▼▼▼
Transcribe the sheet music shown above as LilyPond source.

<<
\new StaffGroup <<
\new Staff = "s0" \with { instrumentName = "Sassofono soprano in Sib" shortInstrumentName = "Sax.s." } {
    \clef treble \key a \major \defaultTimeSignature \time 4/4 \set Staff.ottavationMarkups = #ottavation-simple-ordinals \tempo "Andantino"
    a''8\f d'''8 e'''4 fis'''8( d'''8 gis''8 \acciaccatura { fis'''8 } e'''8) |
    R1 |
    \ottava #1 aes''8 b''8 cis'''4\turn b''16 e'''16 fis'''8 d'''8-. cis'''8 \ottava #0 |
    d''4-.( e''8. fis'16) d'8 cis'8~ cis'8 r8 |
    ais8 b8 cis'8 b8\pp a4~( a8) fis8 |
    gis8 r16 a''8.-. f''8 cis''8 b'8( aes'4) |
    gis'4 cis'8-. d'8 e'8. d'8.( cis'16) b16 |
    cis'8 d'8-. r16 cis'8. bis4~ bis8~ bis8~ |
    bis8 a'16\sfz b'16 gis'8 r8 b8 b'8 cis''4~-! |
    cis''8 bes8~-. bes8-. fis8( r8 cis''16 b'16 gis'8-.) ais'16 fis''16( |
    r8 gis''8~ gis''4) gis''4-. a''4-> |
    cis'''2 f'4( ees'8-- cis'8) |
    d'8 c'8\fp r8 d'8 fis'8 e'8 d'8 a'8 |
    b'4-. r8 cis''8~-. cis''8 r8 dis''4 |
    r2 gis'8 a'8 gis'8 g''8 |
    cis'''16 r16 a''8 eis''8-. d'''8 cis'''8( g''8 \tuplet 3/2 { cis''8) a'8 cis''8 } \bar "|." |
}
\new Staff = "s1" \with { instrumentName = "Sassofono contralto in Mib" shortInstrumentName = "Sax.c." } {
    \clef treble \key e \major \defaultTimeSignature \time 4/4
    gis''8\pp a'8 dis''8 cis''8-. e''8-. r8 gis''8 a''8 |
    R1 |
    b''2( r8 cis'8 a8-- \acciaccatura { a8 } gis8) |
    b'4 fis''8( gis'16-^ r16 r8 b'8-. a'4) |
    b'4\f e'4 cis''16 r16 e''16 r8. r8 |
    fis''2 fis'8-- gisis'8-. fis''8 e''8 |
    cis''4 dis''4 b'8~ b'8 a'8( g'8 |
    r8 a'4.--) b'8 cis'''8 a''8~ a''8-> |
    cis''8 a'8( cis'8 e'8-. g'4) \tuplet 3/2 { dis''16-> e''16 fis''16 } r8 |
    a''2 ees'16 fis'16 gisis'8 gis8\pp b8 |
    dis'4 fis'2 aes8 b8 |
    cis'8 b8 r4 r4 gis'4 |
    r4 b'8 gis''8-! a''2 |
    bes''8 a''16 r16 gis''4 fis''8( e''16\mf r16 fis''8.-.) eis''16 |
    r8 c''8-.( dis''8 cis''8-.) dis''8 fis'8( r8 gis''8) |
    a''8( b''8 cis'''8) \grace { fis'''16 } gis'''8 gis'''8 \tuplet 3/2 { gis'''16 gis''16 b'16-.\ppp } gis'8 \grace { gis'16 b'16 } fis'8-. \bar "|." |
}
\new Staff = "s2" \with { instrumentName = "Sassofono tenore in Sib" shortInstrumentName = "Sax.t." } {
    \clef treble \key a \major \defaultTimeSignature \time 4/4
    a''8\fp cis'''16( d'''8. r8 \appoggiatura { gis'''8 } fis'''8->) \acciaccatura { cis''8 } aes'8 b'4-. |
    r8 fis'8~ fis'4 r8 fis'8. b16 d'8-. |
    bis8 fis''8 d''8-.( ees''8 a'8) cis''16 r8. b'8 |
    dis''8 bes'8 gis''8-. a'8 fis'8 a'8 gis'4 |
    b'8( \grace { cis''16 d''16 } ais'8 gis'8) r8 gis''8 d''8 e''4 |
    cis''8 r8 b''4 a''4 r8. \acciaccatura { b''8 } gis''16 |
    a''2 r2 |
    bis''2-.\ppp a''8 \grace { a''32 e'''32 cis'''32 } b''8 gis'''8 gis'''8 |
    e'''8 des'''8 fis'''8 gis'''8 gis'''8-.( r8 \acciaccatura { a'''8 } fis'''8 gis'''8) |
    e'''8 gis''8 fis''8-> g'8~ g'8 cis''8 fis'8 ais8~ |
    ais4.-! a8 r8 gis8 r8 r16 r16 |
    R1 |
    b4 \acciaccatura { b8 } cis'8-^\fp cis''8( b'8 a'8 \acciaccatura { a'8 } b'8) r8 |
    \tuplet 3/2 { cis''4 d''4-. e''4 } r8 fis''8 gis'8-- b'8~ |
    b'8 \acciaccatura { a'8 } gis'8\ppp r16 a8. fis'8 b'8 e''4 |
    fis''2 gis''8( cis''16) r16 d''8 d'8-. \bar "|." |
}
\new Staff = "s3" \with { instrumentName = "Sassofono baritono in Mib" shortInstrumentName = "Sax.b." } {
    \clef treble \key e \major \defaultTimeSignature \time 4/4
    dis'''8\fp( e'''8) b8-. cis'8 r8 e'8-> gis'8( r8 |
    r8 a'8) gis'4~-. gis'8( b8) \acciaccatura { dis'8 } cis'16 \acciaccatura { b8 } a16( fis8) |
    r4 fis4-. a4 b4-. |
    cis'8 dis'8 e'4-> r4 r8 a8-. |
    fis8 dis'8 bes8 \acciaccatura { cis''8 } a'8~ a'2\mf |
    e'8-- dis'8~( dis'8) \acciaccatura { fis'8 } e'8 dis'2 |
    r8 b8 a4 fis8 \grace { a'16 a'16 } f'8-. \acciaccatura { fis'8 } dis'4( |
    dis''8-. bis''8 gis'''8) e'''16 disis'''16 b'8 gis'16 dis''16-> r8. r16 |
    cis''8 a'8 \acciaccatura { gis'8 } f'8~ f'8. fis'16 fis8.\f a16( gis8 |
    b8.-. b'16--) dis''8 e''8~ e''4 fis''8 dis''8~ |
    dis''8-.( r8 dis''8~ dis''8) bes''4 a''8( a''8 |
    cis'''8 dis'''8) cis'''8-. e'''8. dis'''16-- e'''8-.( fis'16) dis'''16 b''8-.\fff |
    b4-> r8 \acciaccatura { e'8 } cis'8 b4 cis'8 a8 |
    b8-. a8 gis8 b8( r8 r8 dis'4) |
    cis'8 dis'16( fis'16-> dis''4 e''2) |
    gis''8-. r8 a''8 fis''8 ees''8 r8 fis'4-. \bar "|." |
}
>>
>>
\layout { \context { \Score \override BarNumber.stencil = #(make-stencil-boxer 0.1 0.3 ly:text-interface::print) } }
▲▲▲
- _EXERCISE_: Collect every line of the listing above that contains the string "instrumentName".

- _EXERCISE OUTPUT_:
\new Staff = "s0" \with { instrumentName = "Sassofono soprano in Sib" shortInstrumentName = "Sax.s." } {
\new Staff = "s1" \with { instrumentName = "Sassofono contralto in Mib" shortInstrumentName = "Sax.c." } {
\new Staff = "s2" \with { instrumentName = "Sassofono tenore in Sib" shortInstrumentName = "Sax.t." } {
\new Staff = "s3" \with { instrumentName = "Sassofono baritono in Mib" shortInstrumentName = "Sax.b." } {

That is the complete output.